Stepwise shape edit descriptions
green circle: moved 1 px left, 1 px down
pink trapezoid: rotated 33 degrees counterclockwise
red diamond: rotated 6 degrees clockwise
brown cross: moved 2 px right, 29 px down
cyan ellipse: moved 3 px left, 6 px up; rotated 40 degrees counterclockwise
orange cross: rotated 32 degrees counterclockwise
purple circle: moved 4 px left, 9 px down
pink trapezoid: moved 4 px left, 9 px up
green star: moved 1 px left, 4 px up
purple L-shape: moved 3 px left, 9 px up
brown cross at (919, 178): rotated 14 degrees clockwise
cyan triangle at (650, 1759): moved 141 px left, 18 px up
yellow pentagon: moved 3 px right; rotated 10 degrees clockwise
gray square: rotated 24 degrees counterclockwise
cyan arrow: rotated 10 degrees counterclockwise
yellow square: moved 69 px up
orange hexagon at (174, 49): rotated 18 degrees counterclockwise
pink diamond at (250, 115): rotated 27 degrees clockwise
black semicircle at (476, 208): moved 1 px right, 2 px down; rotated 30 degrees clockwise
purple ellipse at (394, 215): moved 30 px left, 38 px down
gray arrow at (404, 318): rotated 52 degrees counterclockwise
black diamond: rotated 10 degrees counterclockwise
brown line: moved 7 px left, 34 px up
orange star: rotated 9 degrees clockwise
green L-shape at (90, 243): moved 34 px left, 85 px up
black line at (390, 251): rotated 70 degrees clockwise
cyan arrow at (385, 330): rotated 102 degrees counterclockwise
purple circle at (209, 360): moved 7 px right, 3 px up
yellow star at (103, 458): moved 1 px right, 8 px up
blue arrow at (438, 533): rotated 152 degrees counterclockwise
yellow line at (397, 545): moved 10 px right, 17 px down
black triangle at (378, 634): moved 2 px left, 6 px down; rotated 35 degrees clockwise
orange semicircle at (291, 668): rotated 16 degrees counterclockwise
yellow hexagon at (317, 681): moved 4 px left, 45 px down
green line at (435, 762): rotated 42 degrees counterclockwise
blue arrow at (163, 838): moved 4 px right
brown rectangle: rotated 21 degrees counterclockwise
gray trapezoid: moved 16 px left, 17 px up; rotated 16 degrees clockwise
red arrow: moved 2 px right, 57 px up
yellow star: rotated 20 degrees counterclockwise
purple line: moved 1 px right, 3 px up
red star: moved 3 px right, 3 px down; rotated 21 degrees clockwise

**Work order**
What is needed is an exact copy of all the records above.

**Your response**
green circle: moved 1 px left, 1 px down
pink trapezoid: rotated 33 degrees counterclockwise
red diamond: rotated 6 degrees clockwise
brown cross: moved 2 px right, 29 px down
cyan ellipse: moved 3 px left, 6 px up; rotated 40 degrees counterclockwise
orange cross: rotated 32 degrees counterclockwise
purple circle: moved 4 px left, 9 px down
pink trapezoid: moved 4 px left, 9 px up
green star: moved 1 px left, 4 px up
purple L-shape: moved 3 px left, 9 px up
brown cross at (919, 178): rotated 14 degrees clockwise
cyan triangle at (650, 1759): moved 141 px left, 18 px up
yellow pentagon: moved 3 px right; rotated 10 degrees clockwise
gray square: rotated 24 degrees counterclockwise
cyan arrow: rotated 10 degrees counterclockwise
yellow square: moved 69 px up
orange hexagon at (174, 49): rotated 18 degrees counterclockwise
pink diamond at (250, 115): rotated 27 degrees clockwise
black semicircle at (476, 208): moved 1 px right, 2 px down; rotated 30 degrees clockwise
purple ellipse at (394, 215): moved 30 px left, 38 px down
gray arrow at (404, 318): rotated 52 degrees counterclockwise
black diamond: rotated 10 degrees counterclockwise
brown line: moved 7 px left, 34 px up
orange star: rotated 9 degrees clockwise
green L-shape at (90, 243): moved 34 px left, 85 px up
black line at (390, 251): rotated 70 degrees clockwise
cyan arrow at (385, 330): rotated 102 degrees counterclockwise
purple circle at (209, 360): moved 7 px right, 3 px up
yellow star at (103, 458): moved 1 px right, 8 px up
blue arrow at (438, 533): rotated 152 degrees counterclockwise
yellow line at (397, 545): moved 10 px right, 17 px down
black triangle at (378, 634): moved 2 px left, 6 px down; rotated 35 degrees clockwise
orange semicircle at (291, 668): rotated 16 degrees counterclockwise
yellow hexagon at (317, 681): moved 4 px left, 45 px down
green line at (435, 762): rotated 42 degrees counterclockwise
blue arrow at (163, 838): moved 4 px right
brown rectangle: rotated 21 degrees counterclockwise
gray trapezoid: moved 16 px left, 17 px up; rotated 16 degrees clockwise
red arrow: moved 2 px right, 57 px up
yellow star: rotated 20 degrees counterclockwise
purple line: moved 1 px right, 3 px up
red star: moved 3 px right, 3 px down; rotated 21 degrees clockwise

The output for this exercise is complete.